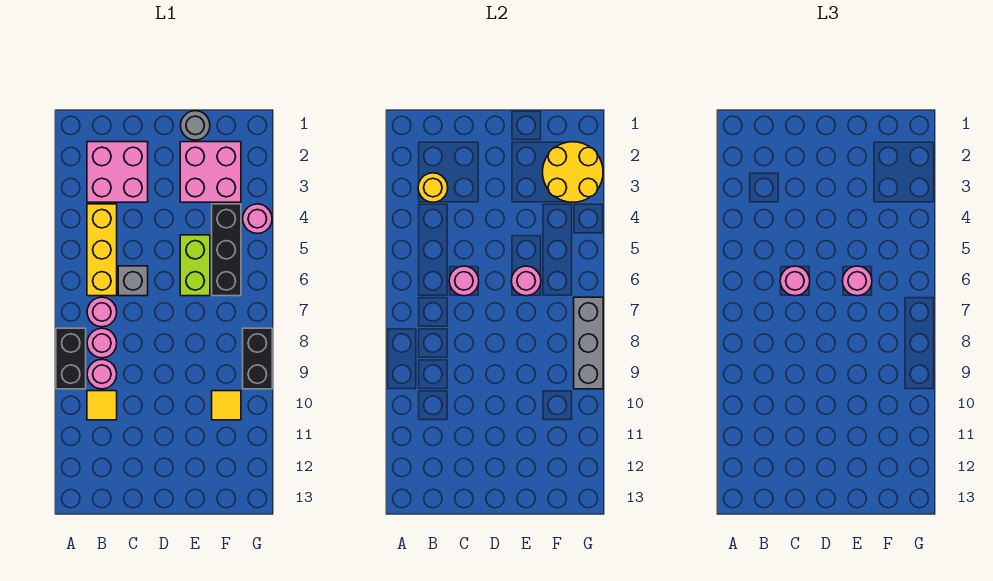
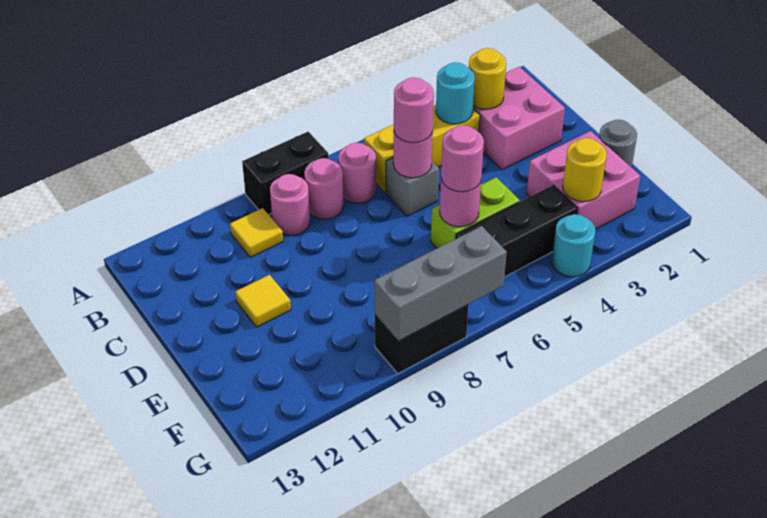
none -> cyan round brick B4 level 2
yellow round brick F2:G3 level 2 -> yellow round brick F3 level 2
yellow tile F10 level 1 -> yellow tile D11 level 1
pink round brick G4 level 1 -> cyan round brick G4 level 1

Assigned task
Nothing but the pictures should be left out when the listing is repeated exactly.

Written answer
none -> cyan round brick B4 level 2
yellow round brick F2:G3 level 2 -> yellow round brick F3 level 2
yellow tile F10 level 1 -> yellow tile D11 level 1
pink round brick G4 level 1 -> cyan round brick G4 level 1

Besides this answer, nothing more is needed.